◆ WHAT THE TASK ASKS
Retype every entry word for word. Omit the pictures.

··········

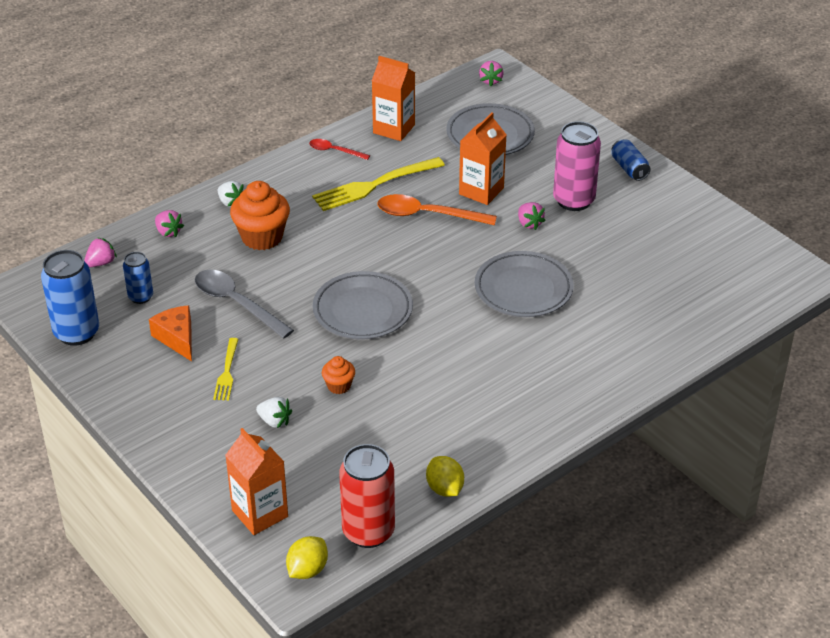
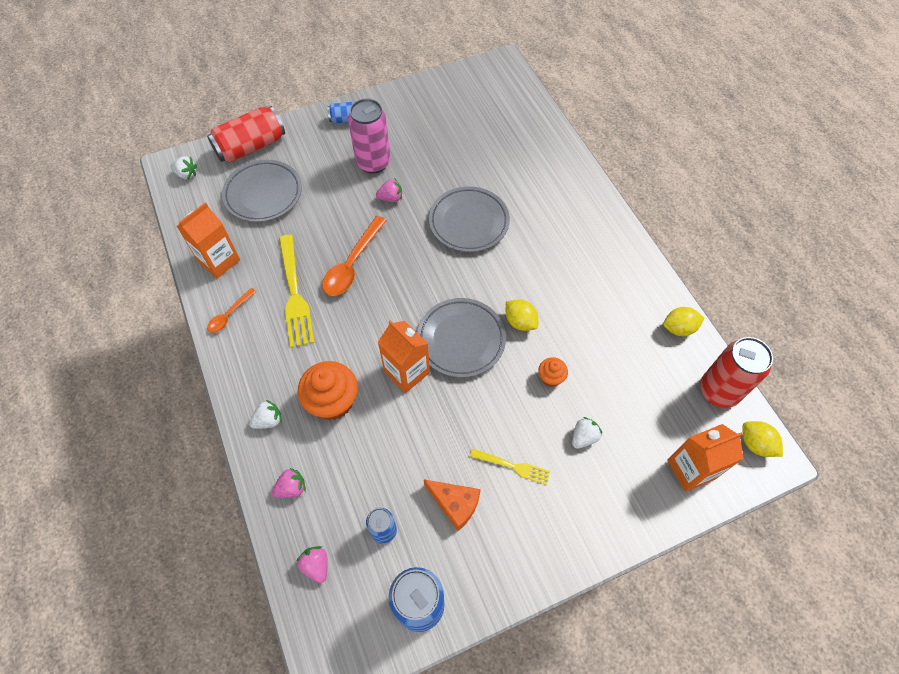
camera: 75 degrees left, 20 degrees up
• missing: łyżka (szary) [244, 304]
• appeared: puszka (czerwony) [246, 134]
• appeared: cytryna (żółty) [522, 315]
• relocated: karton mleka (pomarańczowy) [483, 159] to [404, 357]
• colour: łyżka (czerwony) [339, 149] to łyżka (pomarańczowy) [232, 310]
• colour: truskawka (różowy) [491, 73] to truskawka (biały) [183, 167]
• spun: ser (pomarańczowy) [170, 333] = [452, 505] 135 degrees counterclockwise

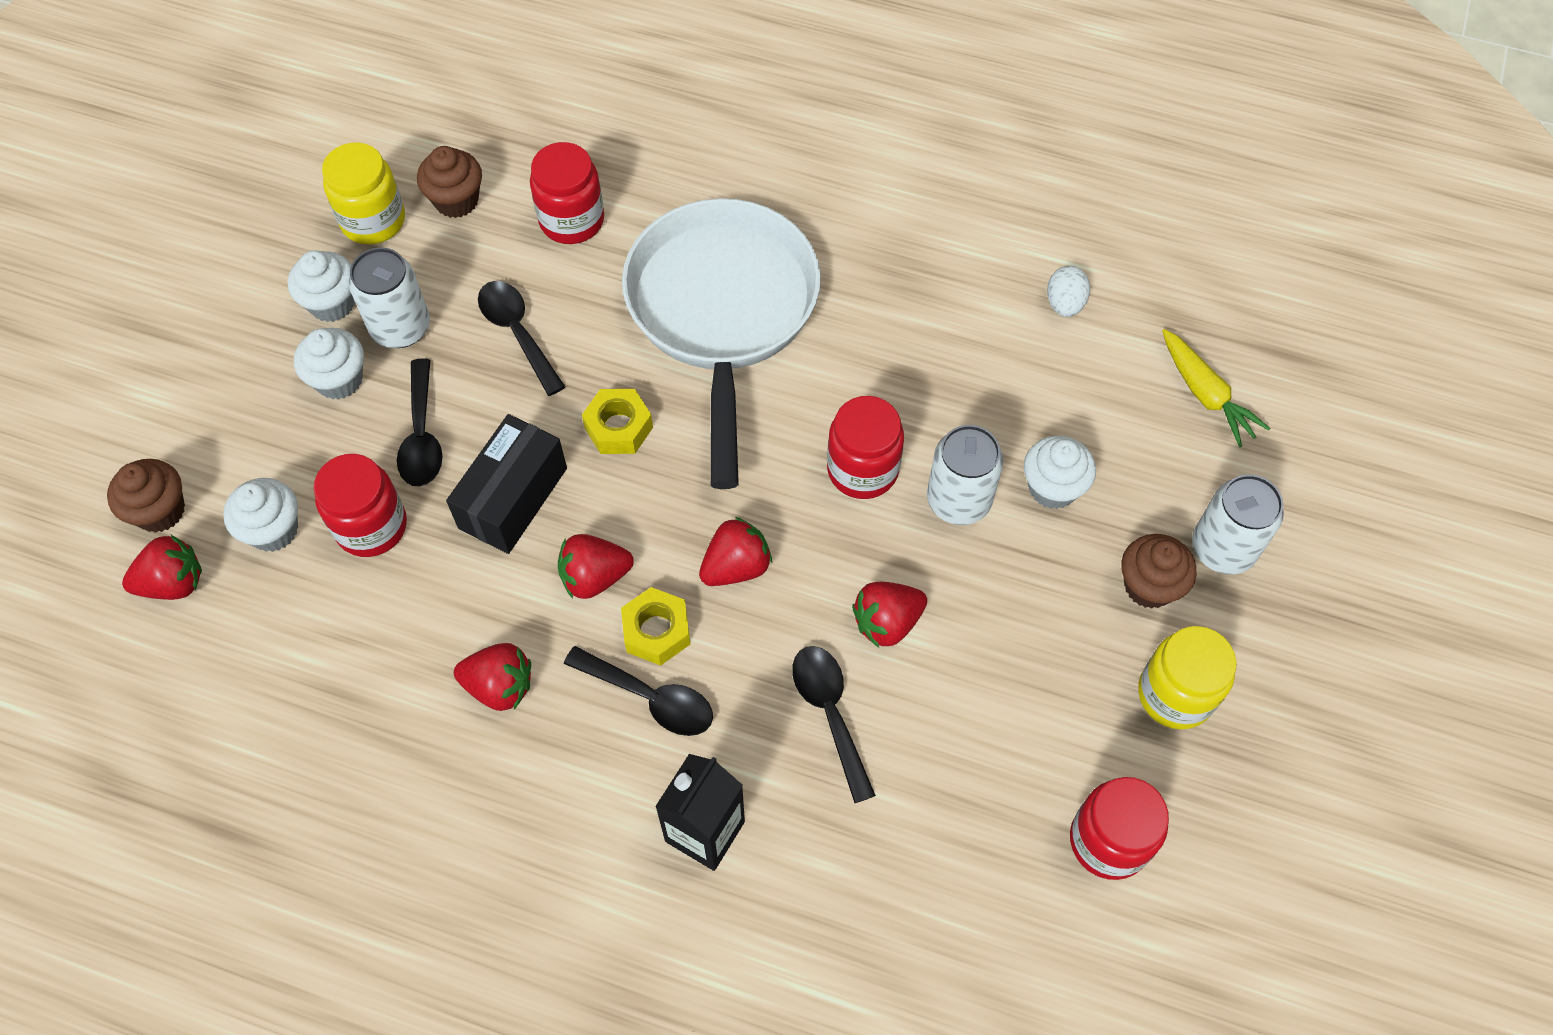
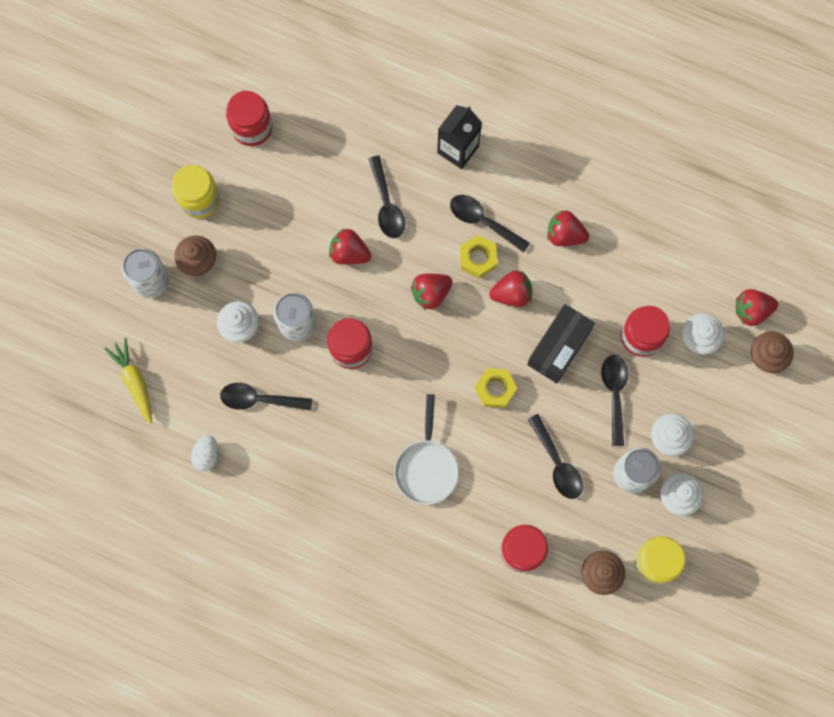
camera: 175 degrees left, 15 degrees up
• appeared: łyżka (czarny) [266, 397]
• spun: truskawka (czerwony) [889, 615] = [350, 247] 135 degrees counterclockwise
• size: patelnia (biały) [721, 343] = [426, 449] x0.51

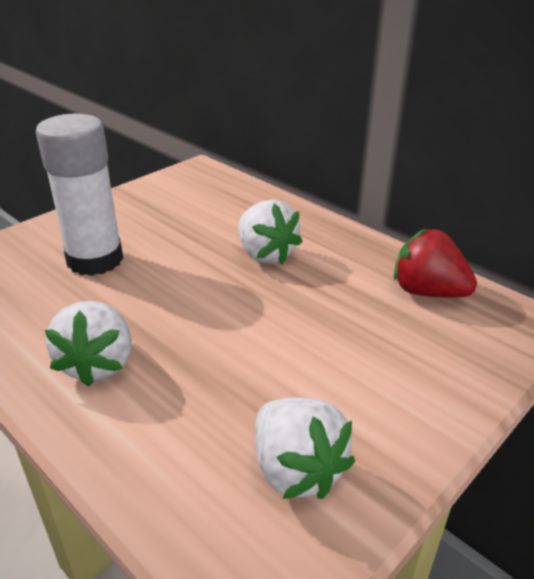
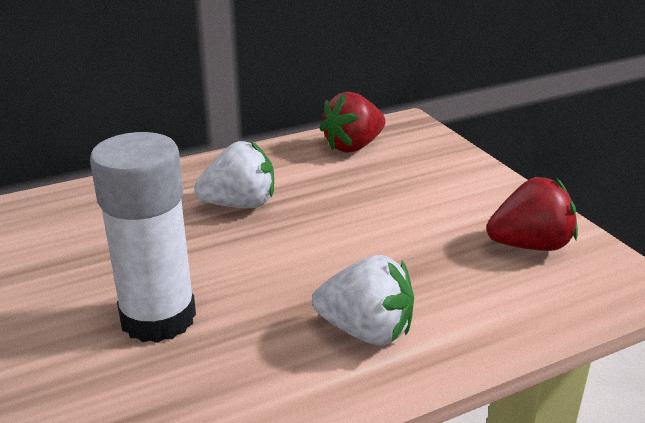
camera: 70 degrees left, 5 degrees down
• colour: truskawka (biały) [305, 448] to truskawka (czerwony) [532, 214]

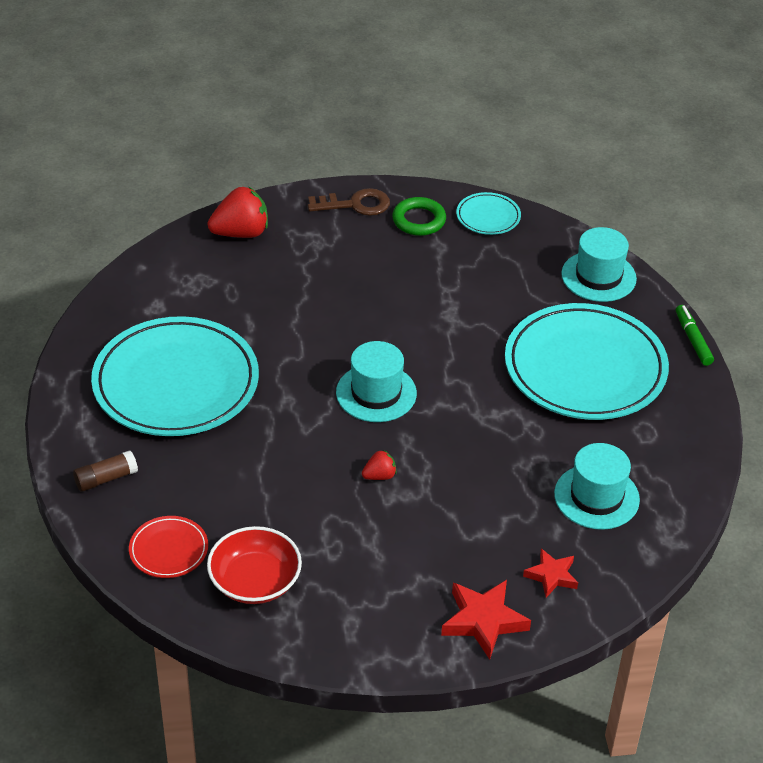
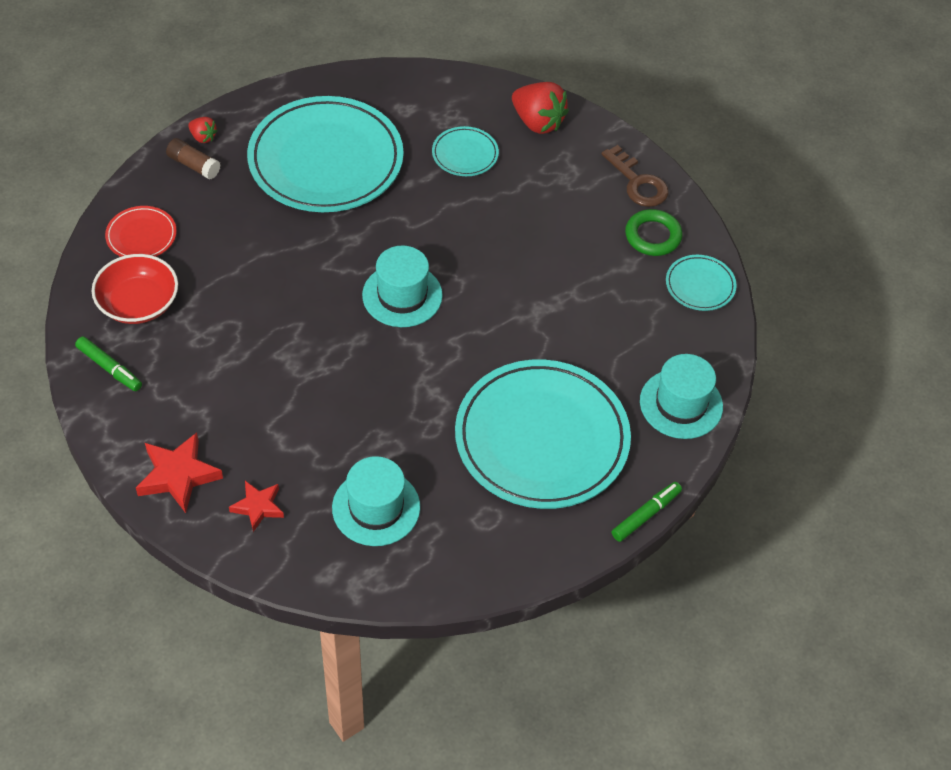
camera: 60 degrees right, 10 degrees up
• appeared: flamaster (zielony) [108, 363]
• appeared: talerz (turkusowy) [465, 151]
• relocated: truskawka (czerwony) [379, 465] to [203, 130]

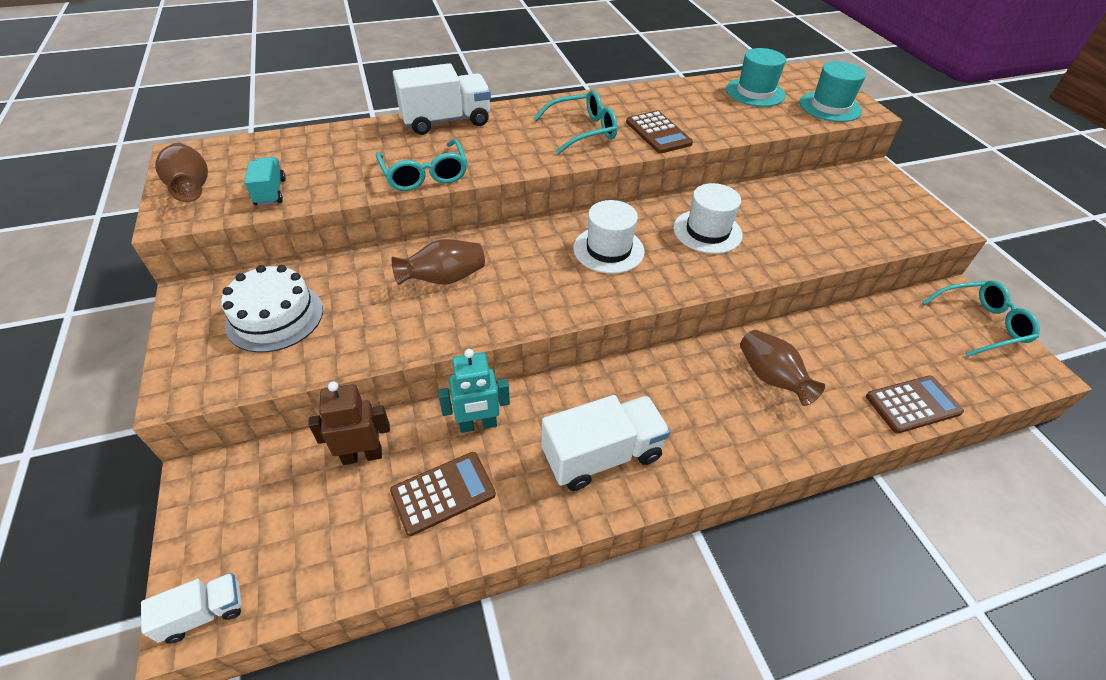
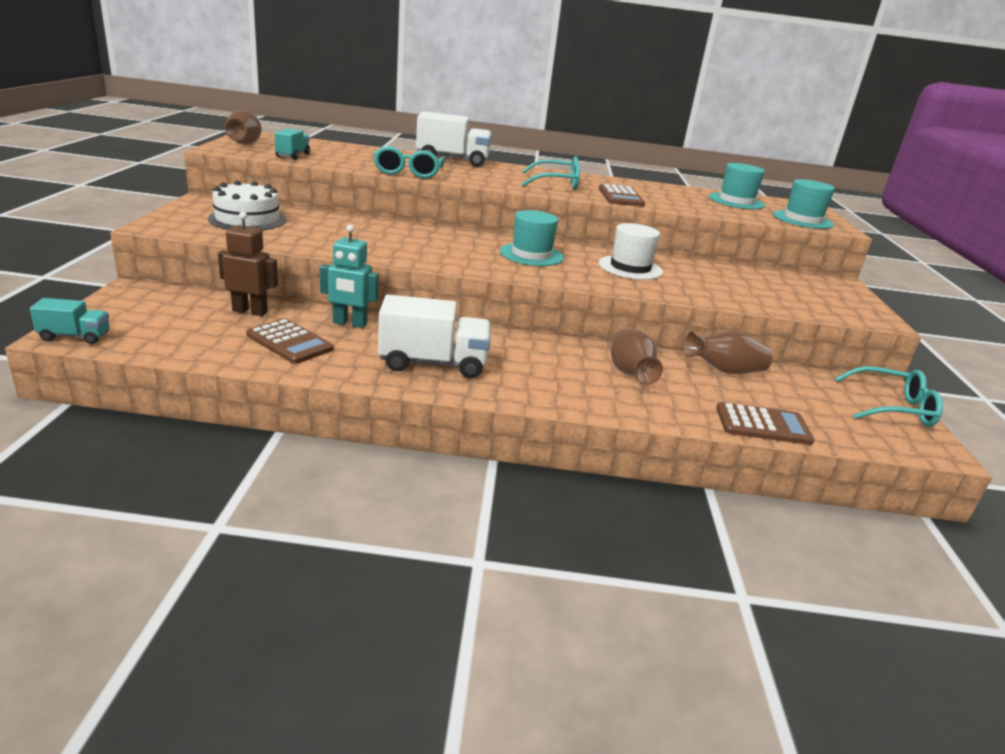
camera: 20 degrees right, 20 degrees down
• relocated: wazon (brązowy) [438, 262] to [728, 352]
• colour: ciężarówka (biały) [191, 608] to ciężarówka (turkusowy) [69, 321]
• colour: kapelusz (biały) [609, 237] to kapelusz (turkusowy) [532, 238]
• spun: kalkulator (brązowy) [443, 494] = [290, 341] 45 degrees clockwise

··········

◆ ANSWER BOX
camera: 75 degrees left, 20 degrees up
• missing: łyżka (szary) [244, 304]
• appeared: puszka (czerwony) [246, 134]
• appeared: cytryna (żółty) [522, 315]
• relocated: karton mleka (pomarańczowy) [483, 159] to [404, 357]
• colour: łyżka (czerwony) [339, 149] to łyżka (pomarańczowy) [232, 310]
• colour: truskawka (różowy) [491, 73] to truskawka (biały) [183, 167]
• spun: ser (pomarańczowy) [170, 333] = [452, 505] 135 degrees counterclockwise

camera: 175 degrees left, 15 degrees up
• appeared: łyżka (czarny) [266, 397]
• spun: truskawka (czerwony) [889, 615] = [350, 247] 135 degrees counterclockwise
• size: patelnia (biały) [721, 343] = [426, 449] x0.51

camera: 70 degrees left, 5 degrees down
• colour: truskawka (biały) [305, 448] to truskawka (czerwony) [532, 214]

camera: 60 degrees right, 10 degrees up
• appeared: flamaster (zielony) [108, 363]
• appeared: talerz (turkusowy) [465, 151]
• relocated: truskawka (czerwony) [379, 465] to [203, 130]

camera: 20 degrees right, 20 degrees down
• relocated: wazon (brązowy) [438, 262] to [728, 352]
• colour: ciężarówka (biały) [191, 608] to ciężarówka (turkusowy) [69, 321]
• colour: kapelusz (biały) [609, 237] to kapelusz (turkusowy) [532, 238]
• spun: kalkulator (brązowy) [443, 494] = [290, 341] 45 degrees clockwise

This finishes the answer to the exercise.